(Stored items)

- Opening Delimiter -

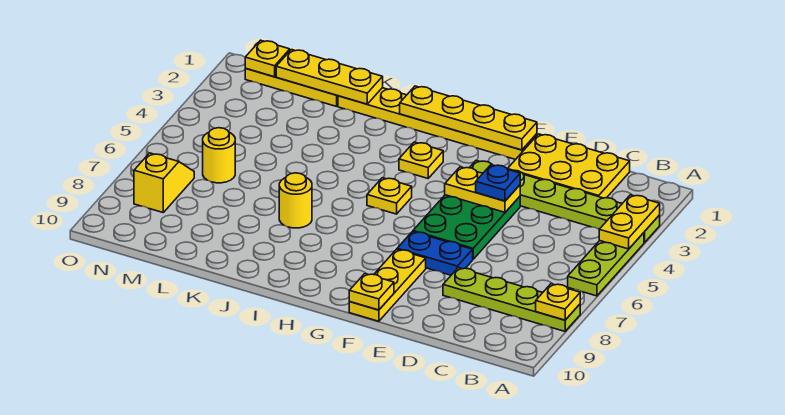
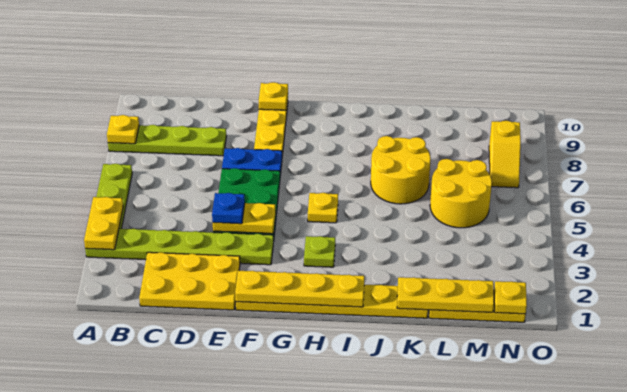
yellow 1x1 plate [399,142,443,178] -> lime 1x1 plate [304,236,335,267]
yellow 1x1 round brick [279,173,312,228] -> yellow 2x2 round brick [371,136,431,204]
yellow 1x1 round brick [203,128,235,183] -> yellow 2x2 round brick [430,159,492,228]

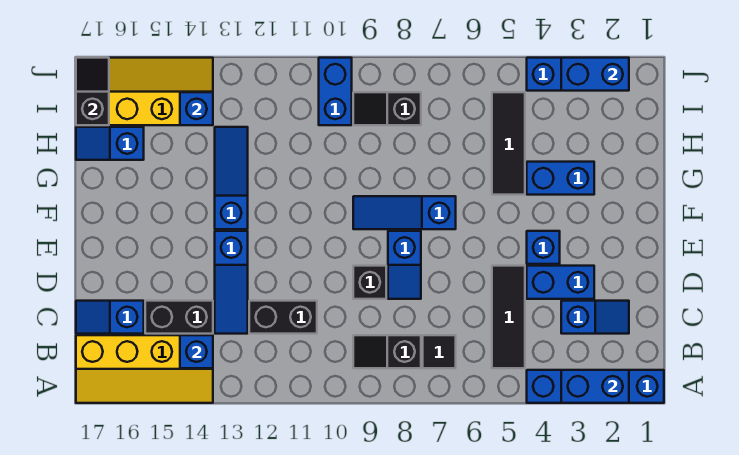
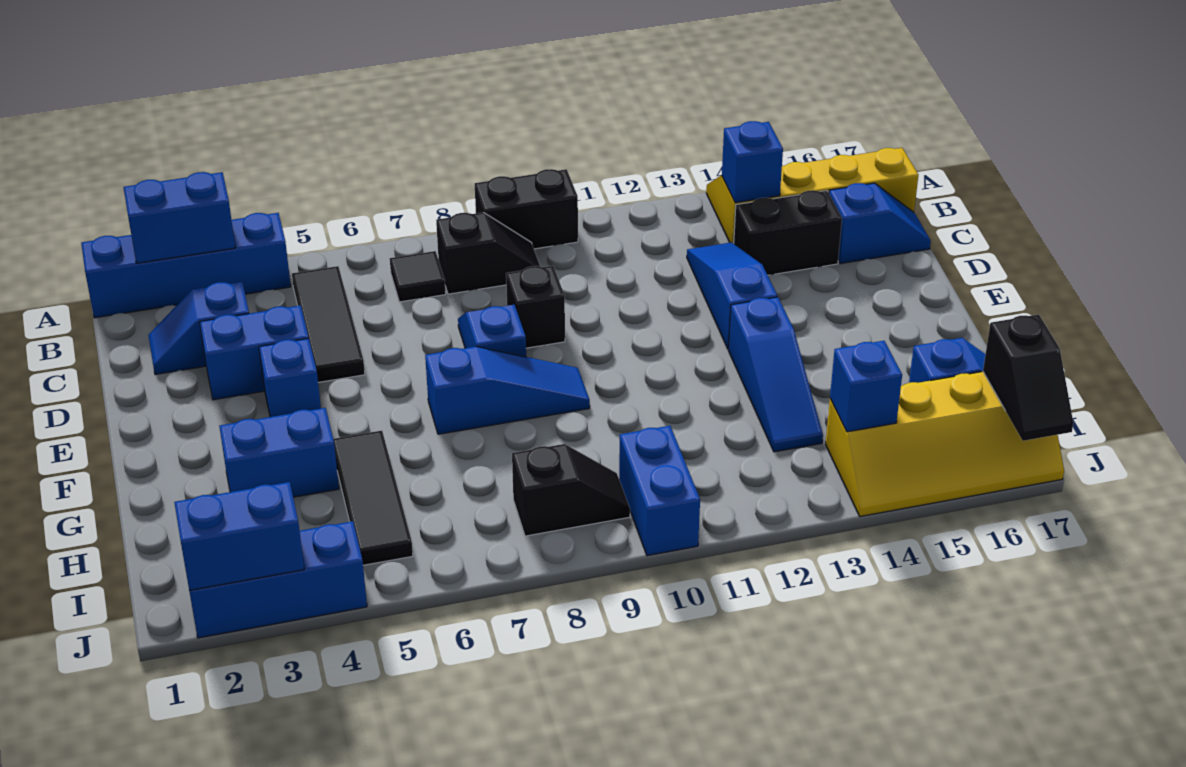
black 1x2 brick [249,301,317,334] -> black 1x2 brick moved to [475,169,578,249]

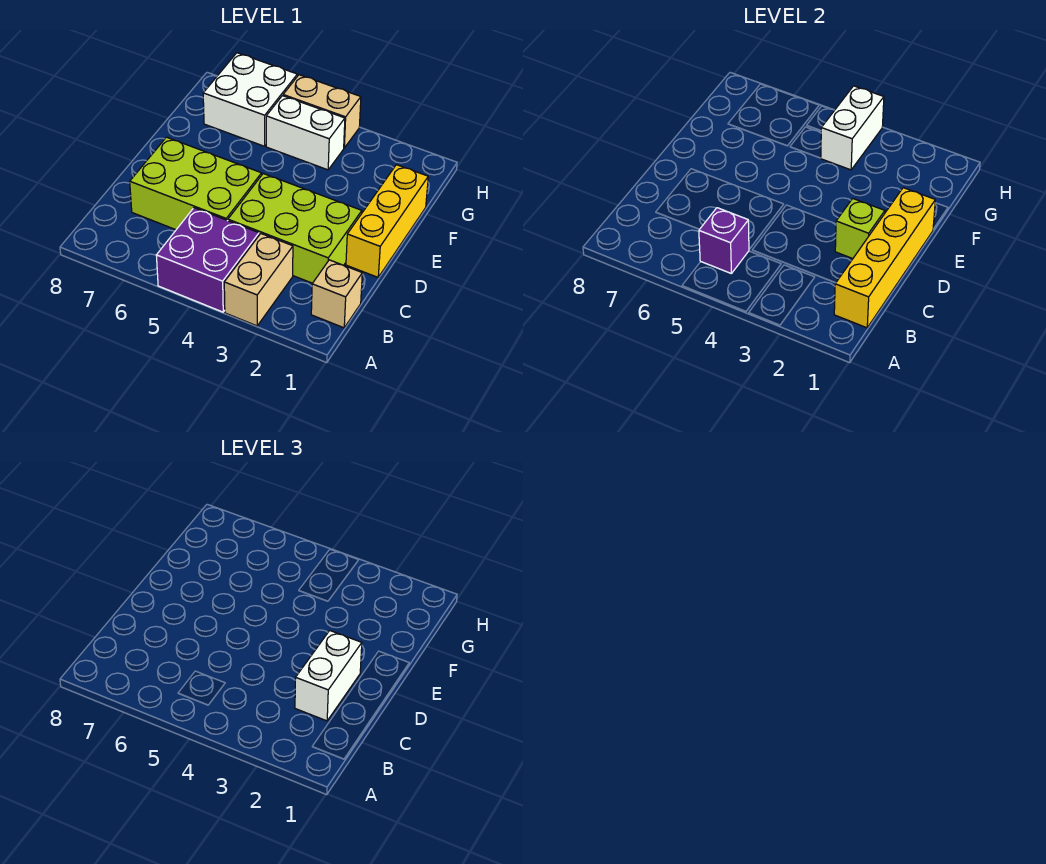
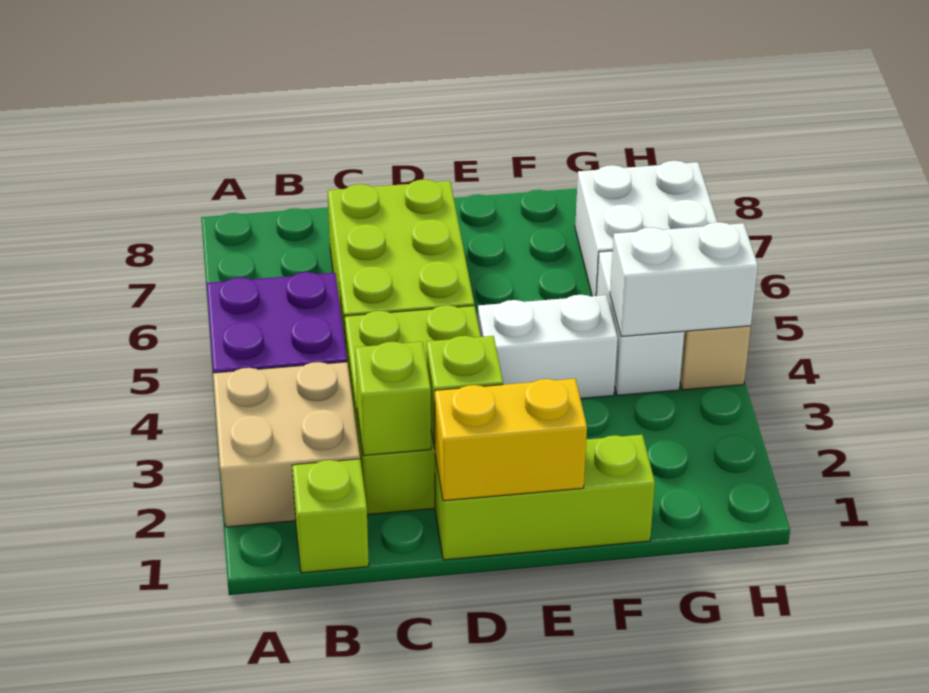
tan 1x2 brick [224,234,293,326] -> tan 2x2 brick [213,362,360,527]
tan 1x1 brick [311,260,362,328] -> lime 1x1 brick [292,459,369,573]
yellow 1x4 brick [834,188,935,328] -> yellow 1x2 brick [435,379,587,501]
purple 1x1 brick [699,208,749,274] -> none
none -> lime 1x1 brick [355,342,431,456]
white 1x2 brick [295,631,362,721] -> white 1x2 brick moved to [478,295,618,399]
yellow 1x3 brick [346,165,428,277] -> lime 1x3 brick [435,435,655,560]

- Closing Delimiter -

### [AIM OF THE TASK]
Text only, pictures out: give every record again as written.

### [TASK RESULT]
yellow 1x1 plate [399,142,443,178] -> lime 1x1 plate [304,236,335,267]
yellow 1x1 round brick [279,173,312,228] -> yellow 2x2 round brick [371,136,431,204]
yellow 1x1 round brick [203,128,235,183] -> yellow 2x2 round brick [430,159,492,228]

black 1x2 brick [249,301,317,334] -> black 1x2 brick moved to [475,169,578,249]

tan 1x2 brick [224,234,293,326] -> tan 2x2 brick [213,362,360,527]
tan 1x1 brick [311,260,362,328] -> lime 1x1 brick [292,459,369,573]
yellow 1x4 brick [834,188,935,328] -> yellow 1x2 brick [435,379,587,501]
purple 1x1 brick [699,208,749,274] -> none
none -> lime 1x1 brick [355,342,431,456]
white 1x2 brick [295,631,362,721] -> white 1x2 brick moved to [478,295,618,399]
yellow 1x3 brick [346,165,428,277] -> lime 1x3 brick [435,435,655,560]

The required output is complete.